▸ **Work required**
Reading the listing that follows, count the lines where "none" appears, and answer with only that count.

▸ **Supplied material**

>>

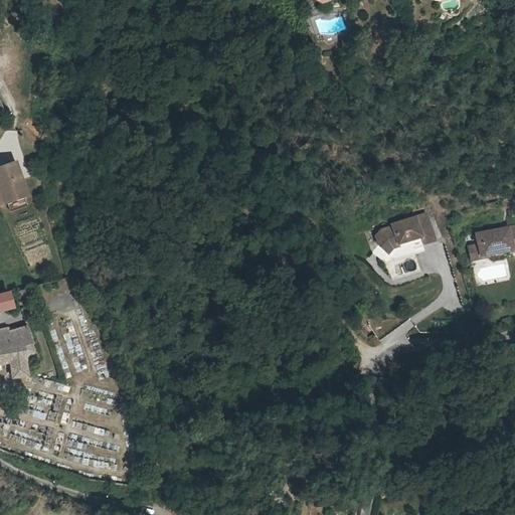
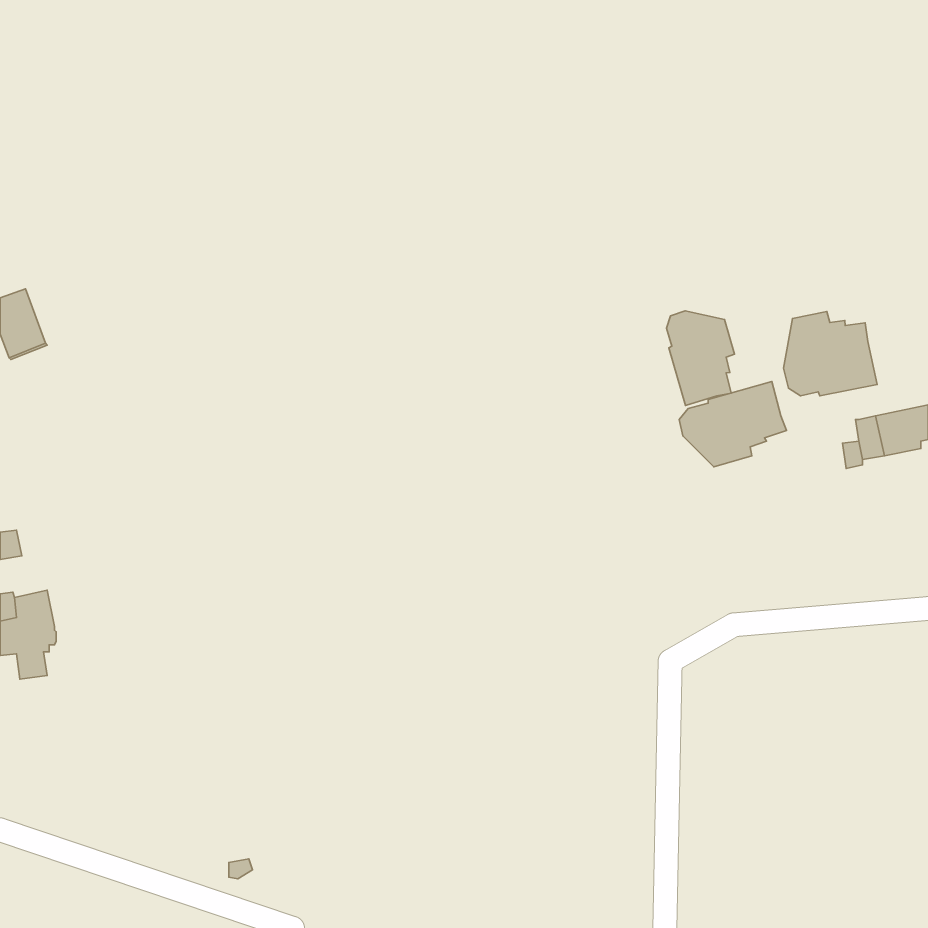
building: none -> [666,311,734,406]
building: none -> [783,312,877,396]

<<
>>

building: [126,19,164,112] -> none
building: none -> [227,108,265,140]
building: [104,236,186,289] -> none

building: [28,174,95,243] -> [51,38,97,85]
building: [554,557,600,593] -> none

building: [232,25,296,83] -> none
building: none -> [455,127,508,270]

<<

▸ **Solution for this task**
8